The lines in the listing below are to be given again exactly, starting at the line holding "JP2 pin 2: SIG17 -> SIG24" and ending at the line holding "D3: diode BAV21 (A SIG12, K +9V) -> none". Do not include pictures.

▸ DATA TO EXAMINE
--- START ---
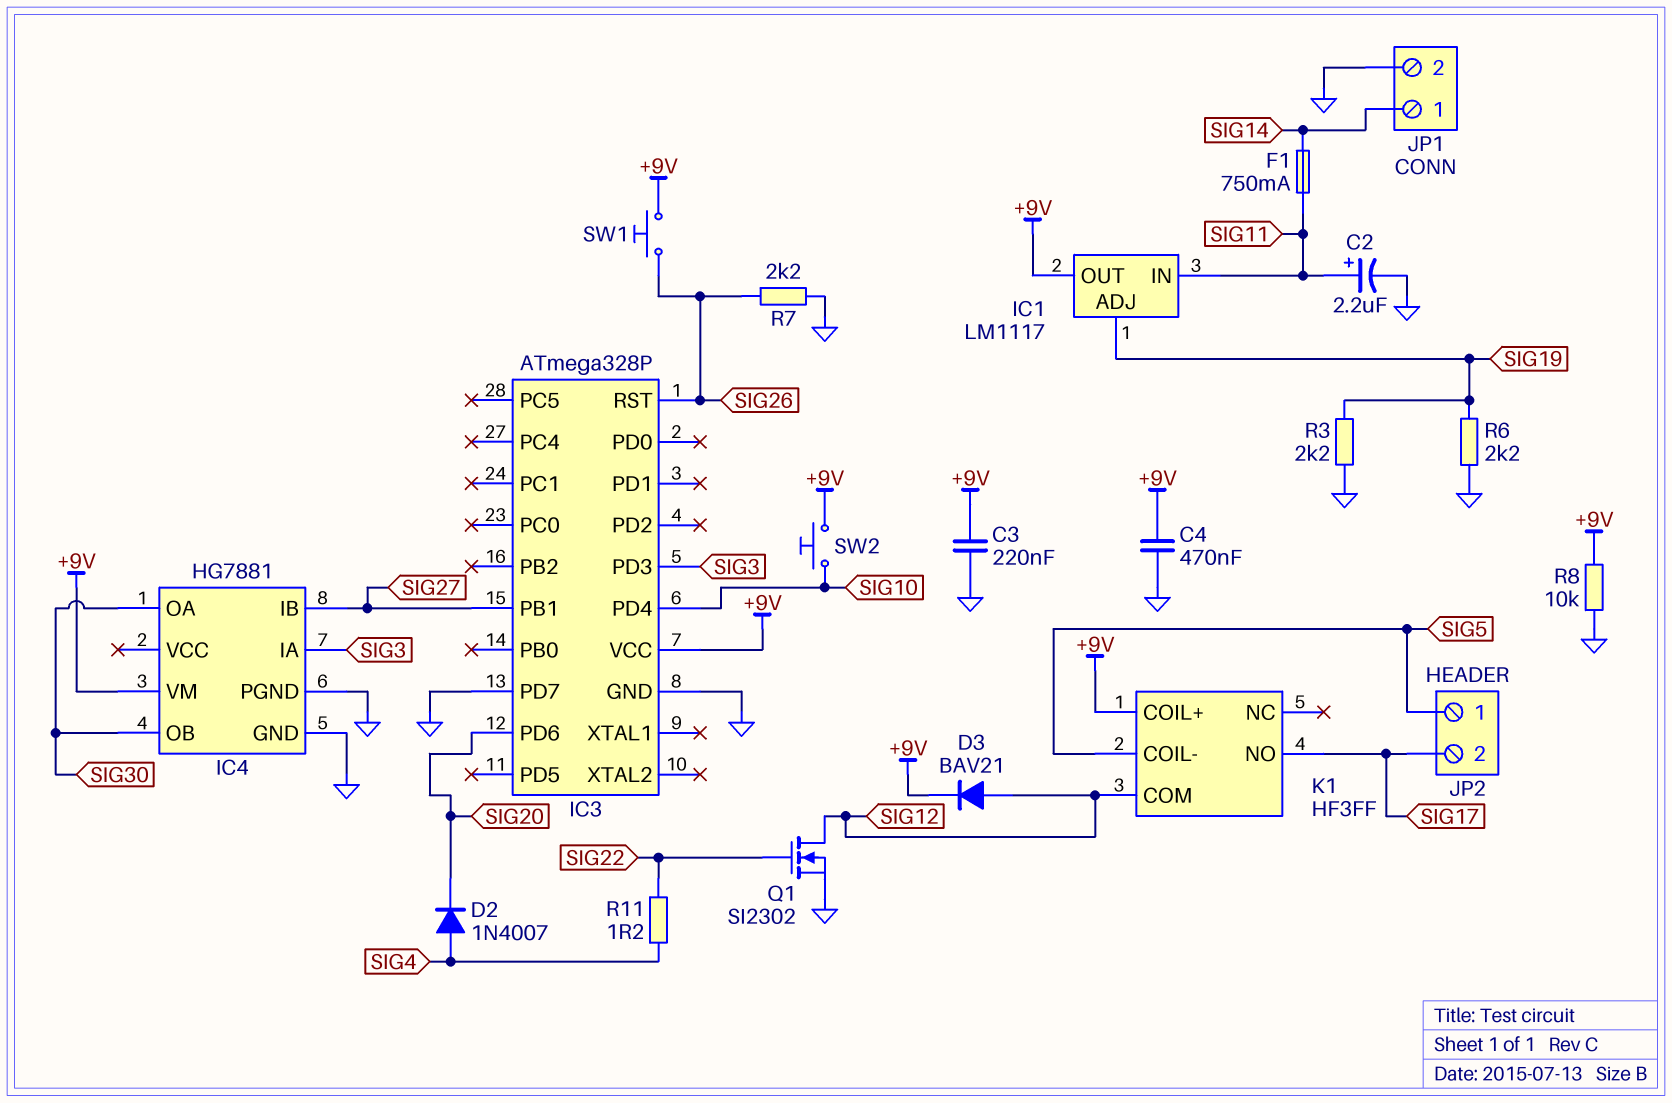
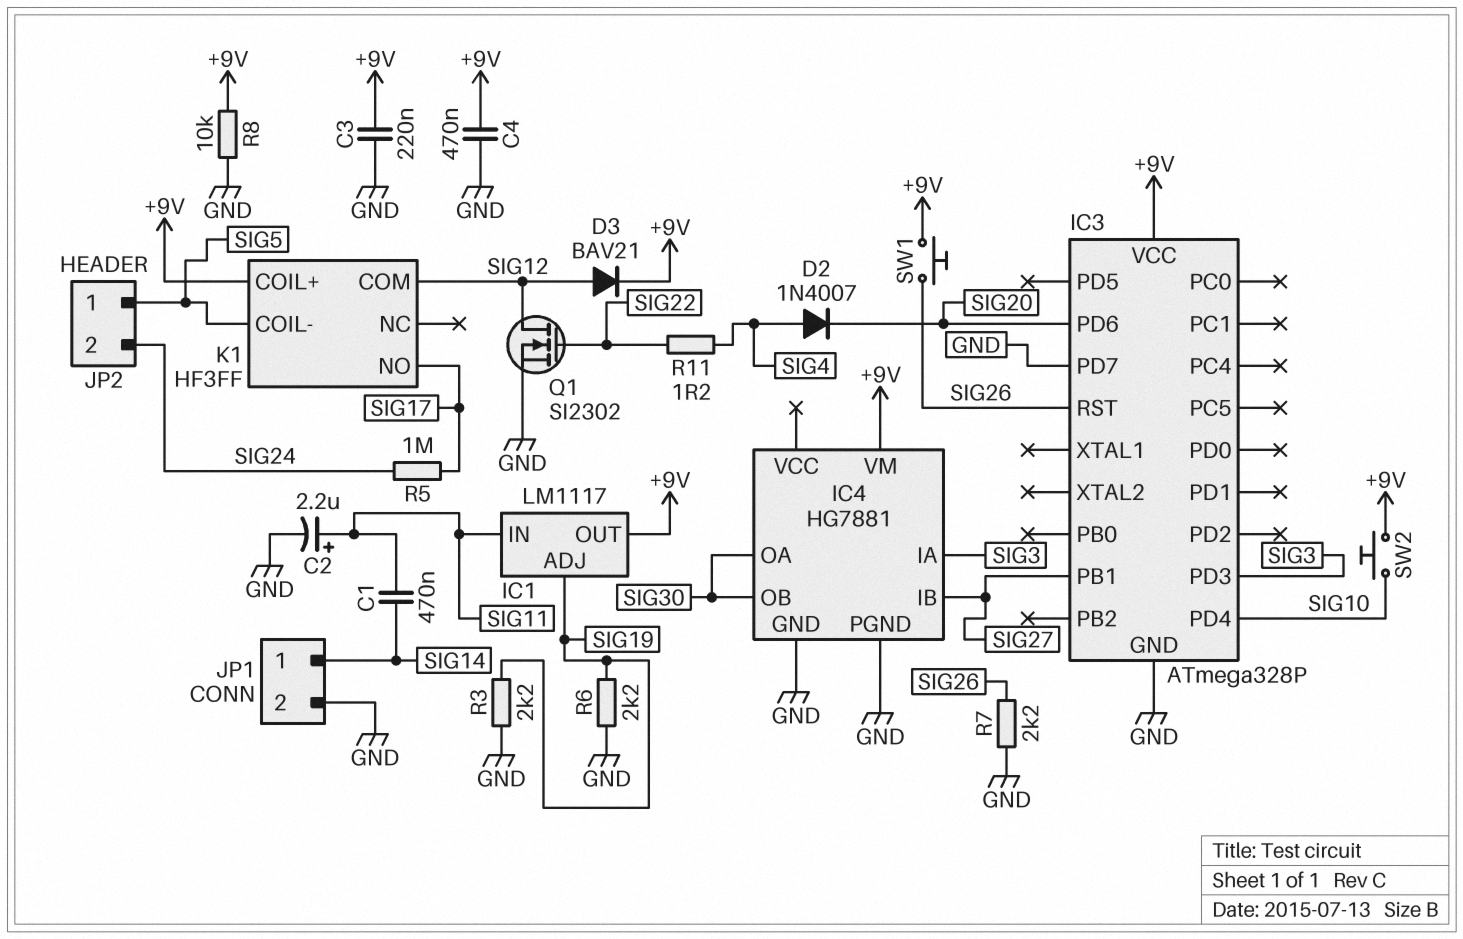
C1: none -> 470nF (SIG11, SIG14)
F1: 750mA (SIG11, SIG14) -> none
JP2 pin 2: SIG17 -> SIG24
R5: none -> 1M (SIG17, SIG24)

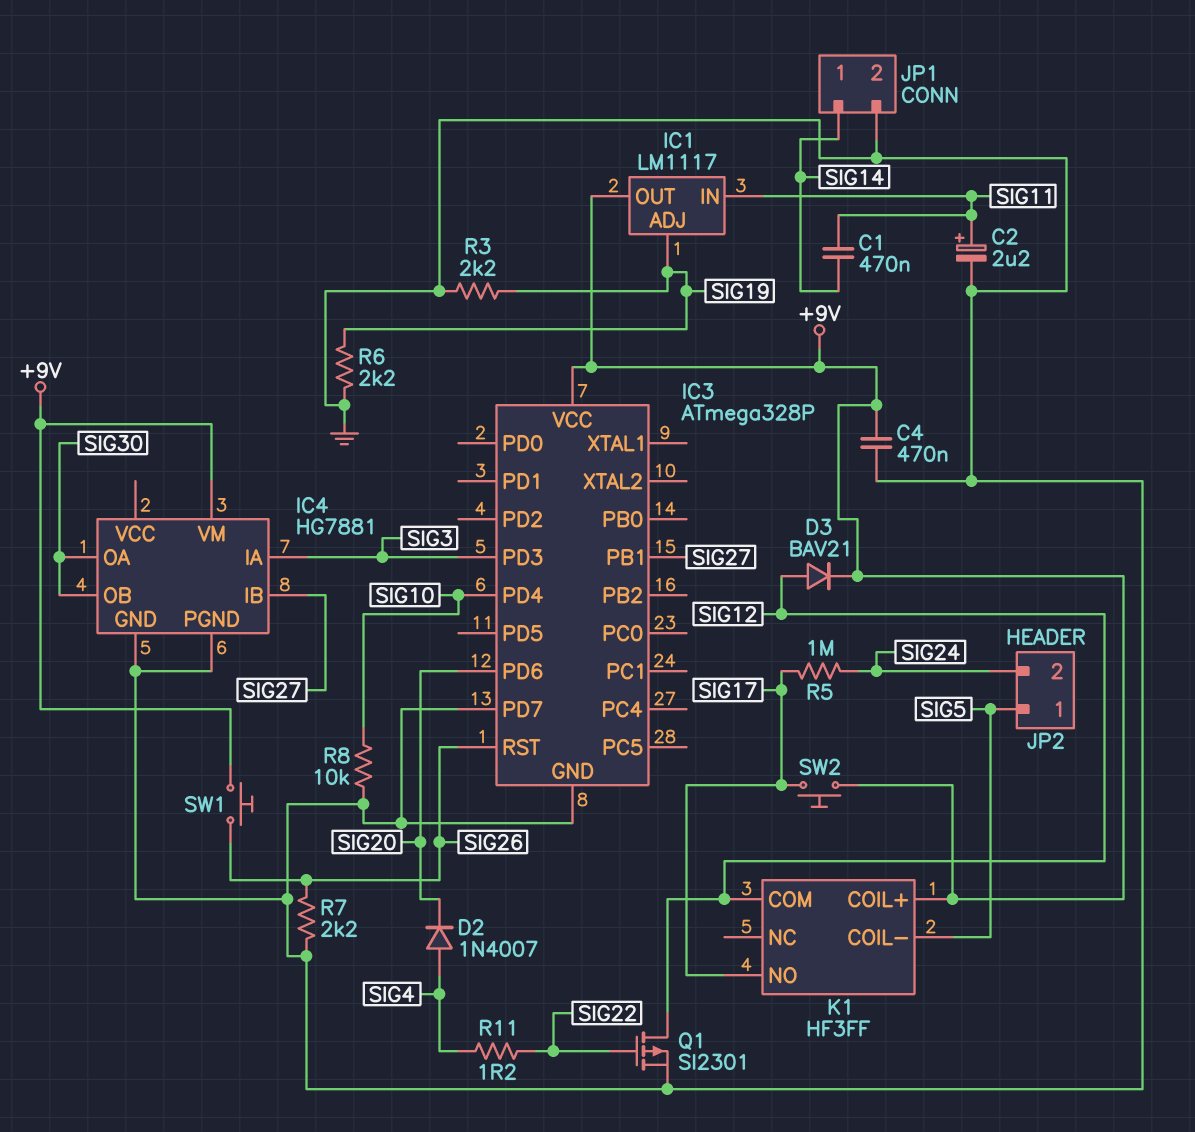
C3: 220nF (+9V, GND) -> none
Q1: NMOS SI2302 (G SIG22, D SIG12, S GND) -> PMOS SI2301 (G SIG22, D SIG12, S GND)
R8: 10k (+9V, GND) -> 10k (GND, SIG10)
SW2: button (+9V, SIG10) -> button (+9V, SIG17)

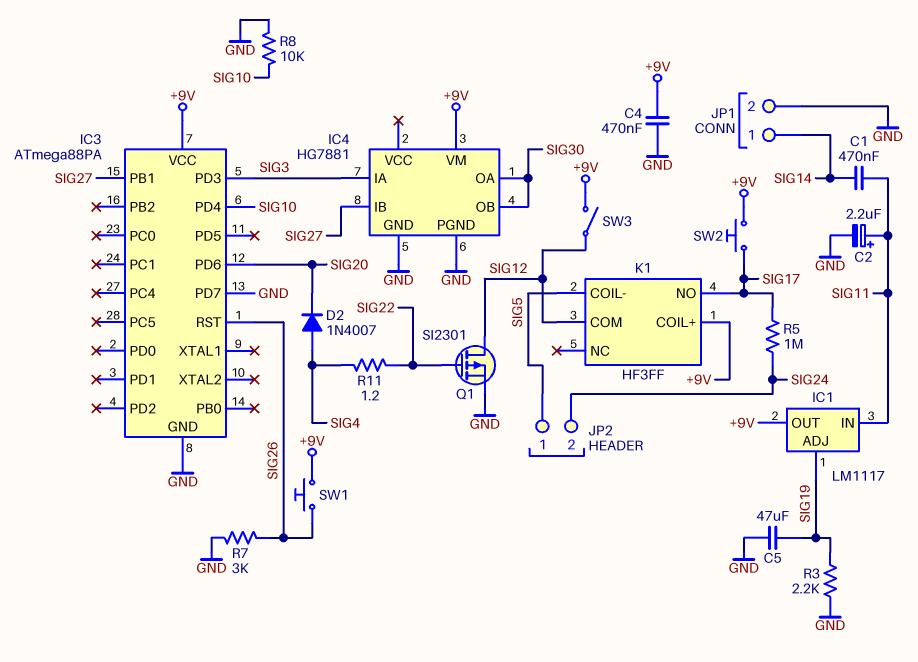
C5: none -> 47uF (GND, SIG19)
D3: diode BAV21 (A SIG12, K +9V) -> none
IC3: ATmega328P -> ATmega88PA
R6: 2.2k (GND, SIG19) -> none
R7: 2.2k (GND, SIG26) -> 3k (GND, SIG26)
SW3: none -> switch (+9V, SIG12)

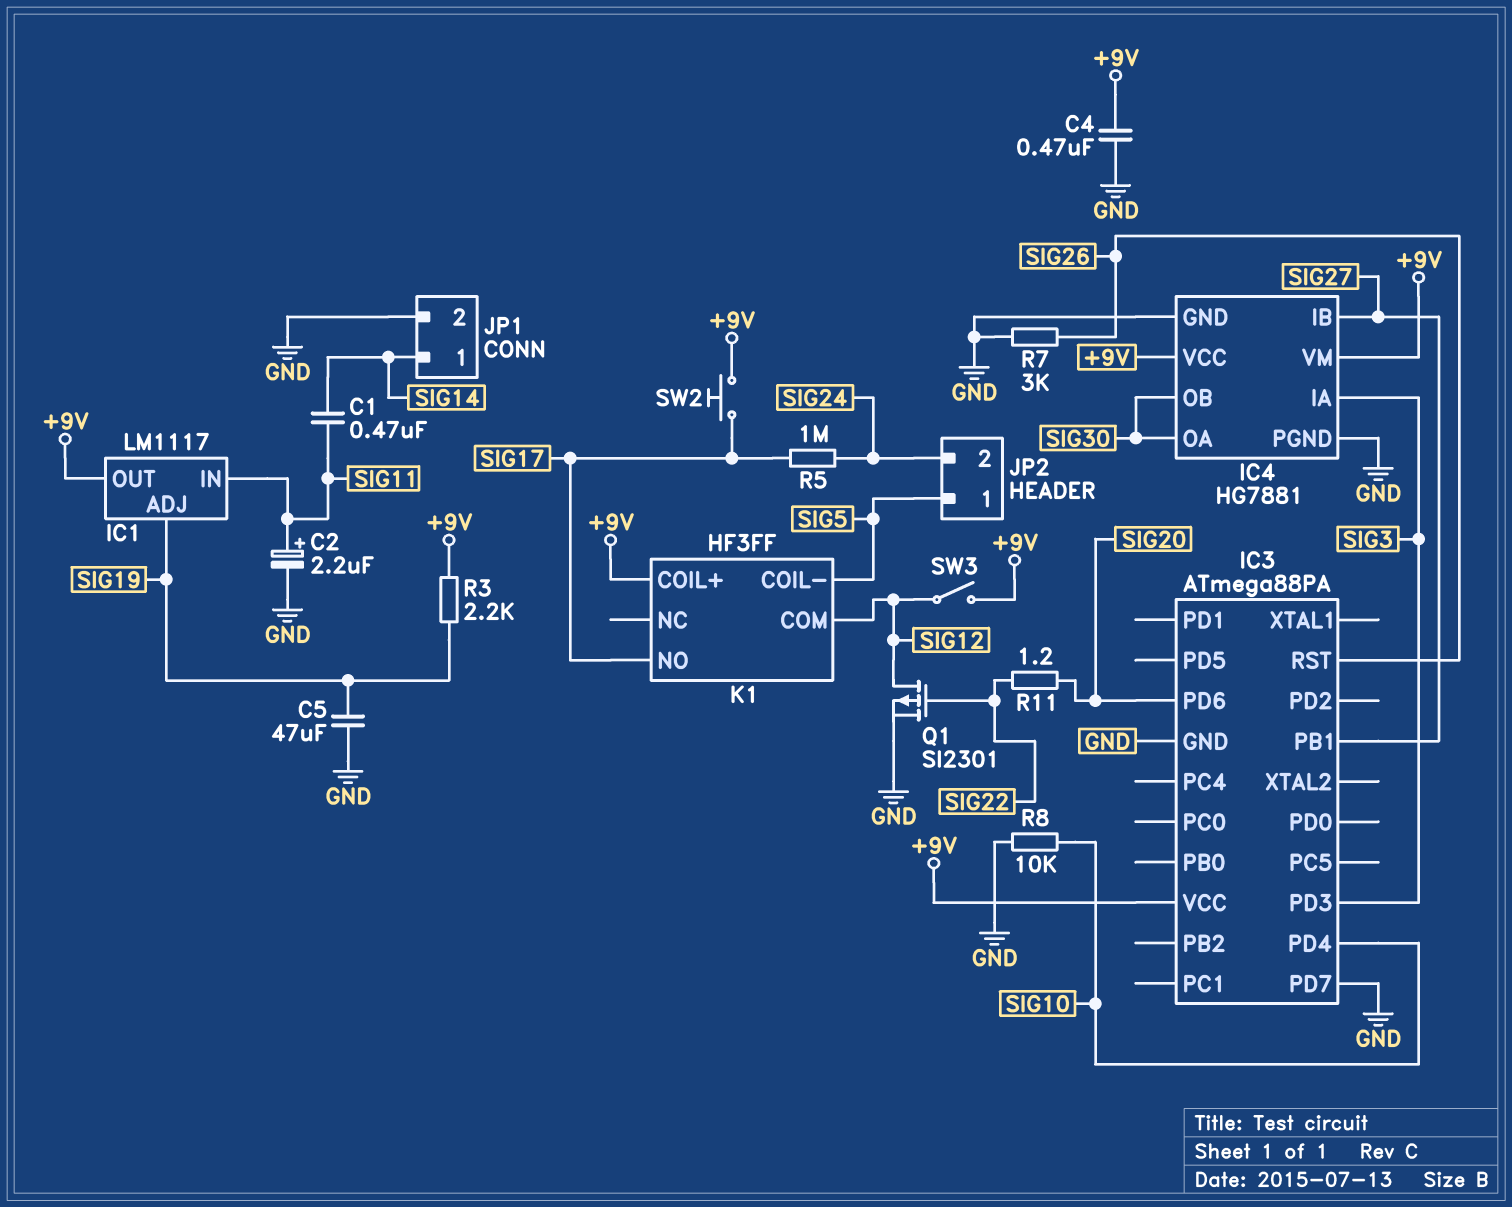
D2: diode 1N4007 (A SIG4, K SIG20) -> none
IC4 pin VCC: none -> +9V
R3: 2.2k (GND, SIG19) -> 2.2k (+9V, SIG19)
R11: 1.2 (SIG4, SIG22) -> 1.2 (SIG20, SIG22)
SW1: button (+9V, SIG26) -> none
--- END ---
▸ TASK ANSWER
JP2 pin 2: SIG17 -> SIG24
R5: none -> 1M (SIG17, SIG24)

C3: 220nF (+9V, GND) -> none
Q1: NMOS SI2302 (G SIG22, D SIG12, S GND) -> PMOS SI2301 (G SIG22, D SIG12, S GND)
R8: 10k (+9V, GND) -> 10k (GND, SIG10)
SW2: button (+9V, SIG10) -> button (+9V, SIG17)

C5: none -> 47uF (GND, SIG19)
D3: diode BAV21 (A SIG12, K +9V) -> none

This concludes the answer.